* Required work:
Search the records for the string "moved", then copy each line where it appears.

* Data for this exercise:

......

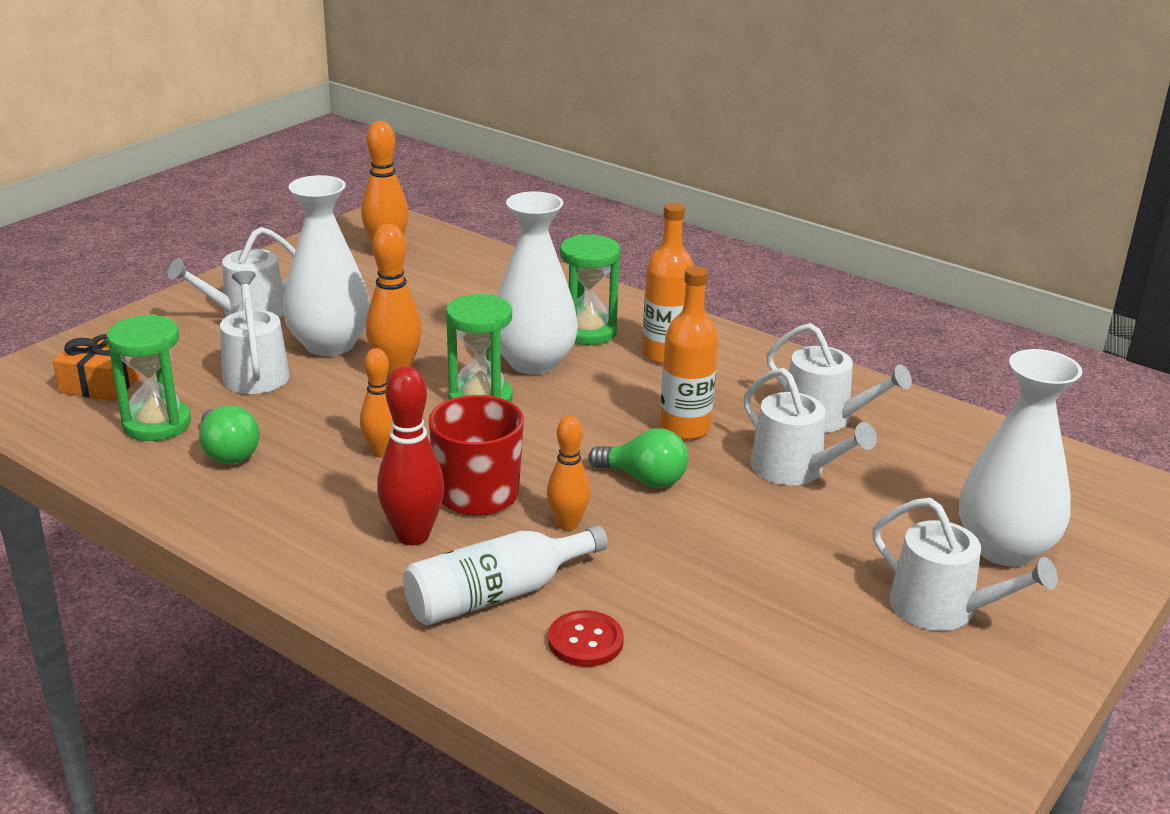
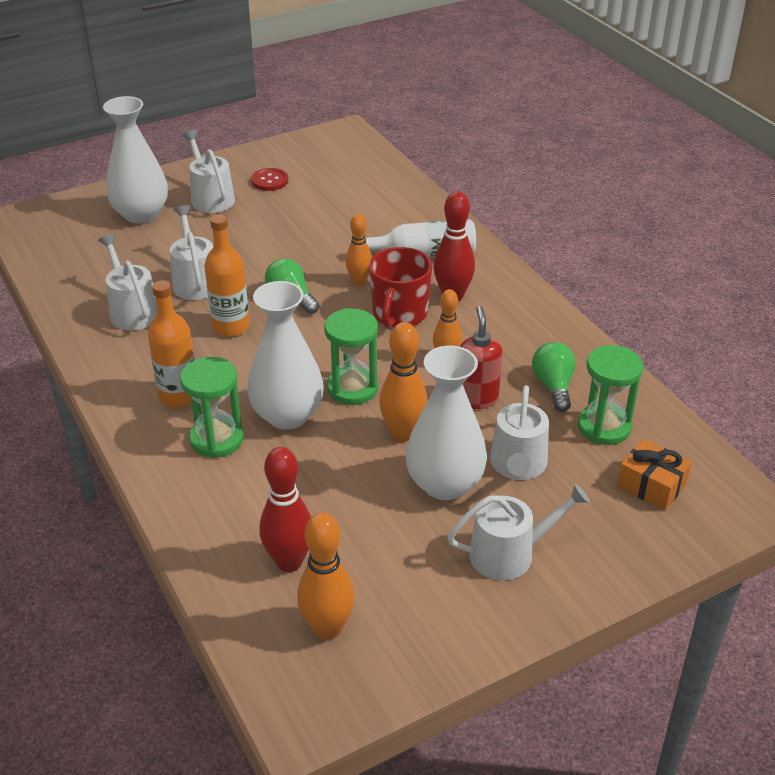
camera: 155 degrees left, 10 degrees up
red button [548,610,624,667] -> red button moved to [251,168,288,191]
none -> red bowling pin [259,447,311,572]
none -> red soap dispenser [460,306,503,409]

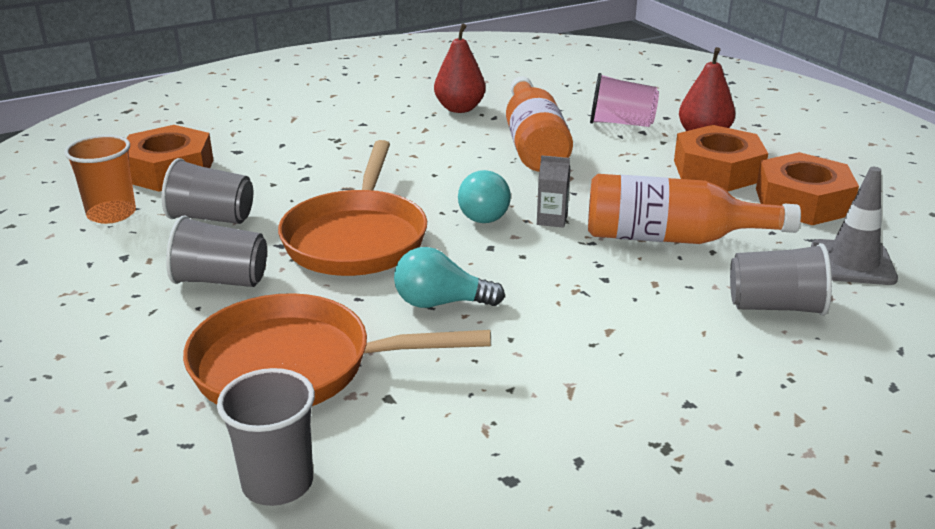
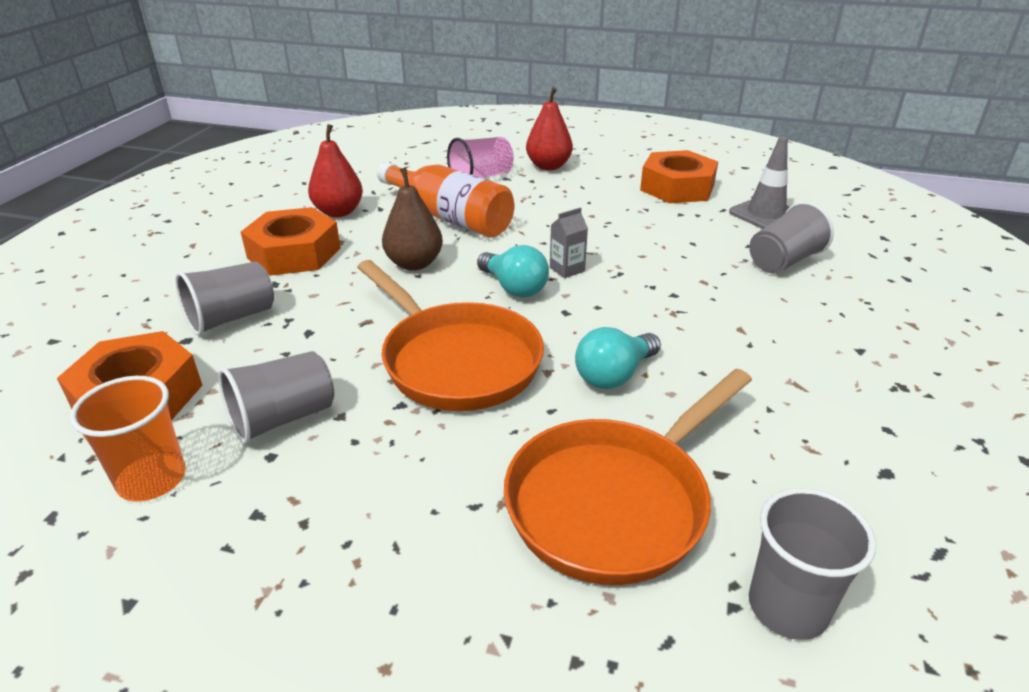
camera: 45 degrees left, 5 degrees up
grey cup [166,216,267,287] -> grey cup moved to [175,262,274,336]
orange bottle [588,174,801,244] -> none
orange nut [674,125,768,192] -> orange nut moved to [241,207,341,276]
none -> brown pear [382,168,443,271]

......

* Final answer:
red button [548,610,624,667] -> red button moved to [251,168,288,191]
grey cup [166,216,267,287] -> grey cup moved to [175,262,274,336]
orange nut [674,125,768,192] -> orange nut moved to [241,207,341,276]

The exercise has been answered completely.